> _DATA SEGMENT_
—————

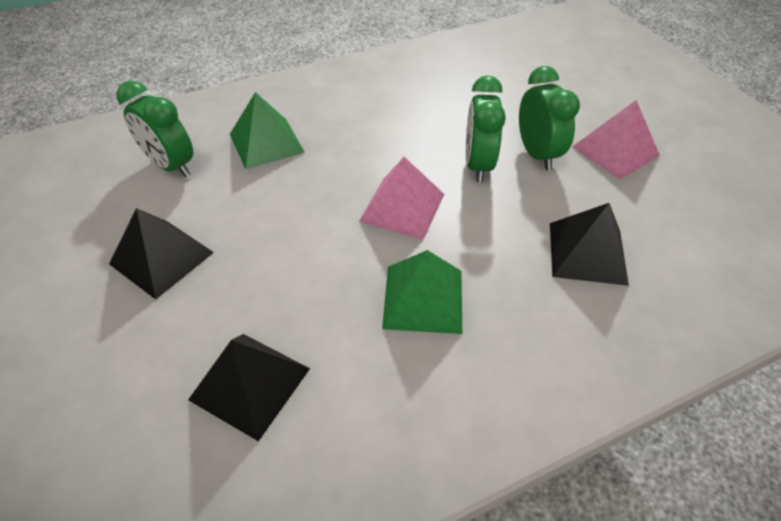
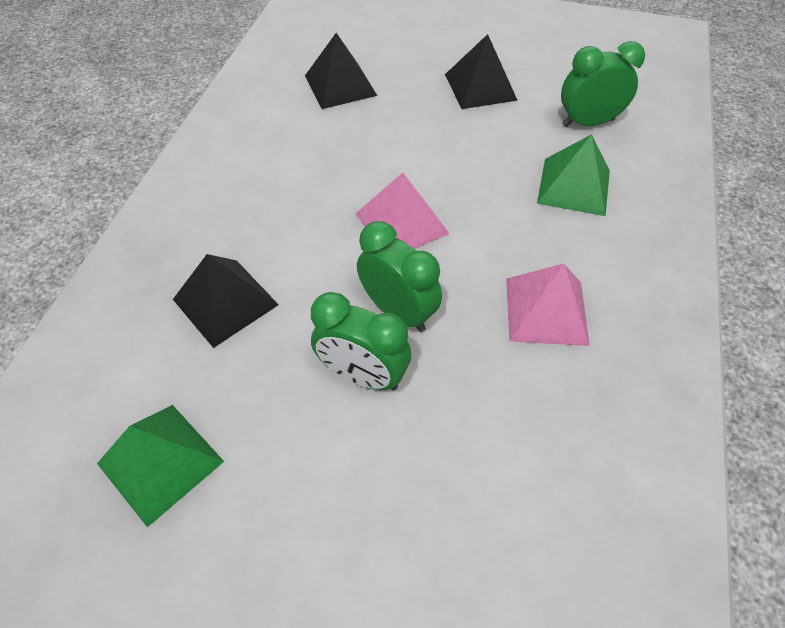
camera: 130 degrees right, 5 degrees up
(423, 298) = (307, 180): green pyramid -> green pyramid (160, 462)
(615, 151) = (290, 459): pink pyramid -> pink pyramid (546, 310)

—————

> _WHAT IS REQUIRED_
Reproduce only the lines running from the one with "(423, 298) = (307, 180): green" through the final line of the listing above, both ends included.

> _ANSWER AREA_
(423, 298) = (307, 180): green pyramid -> green pyramid (160, 462)
(615, 151) = (290, 459): pink pyramid -> pink pyramid (546, 310)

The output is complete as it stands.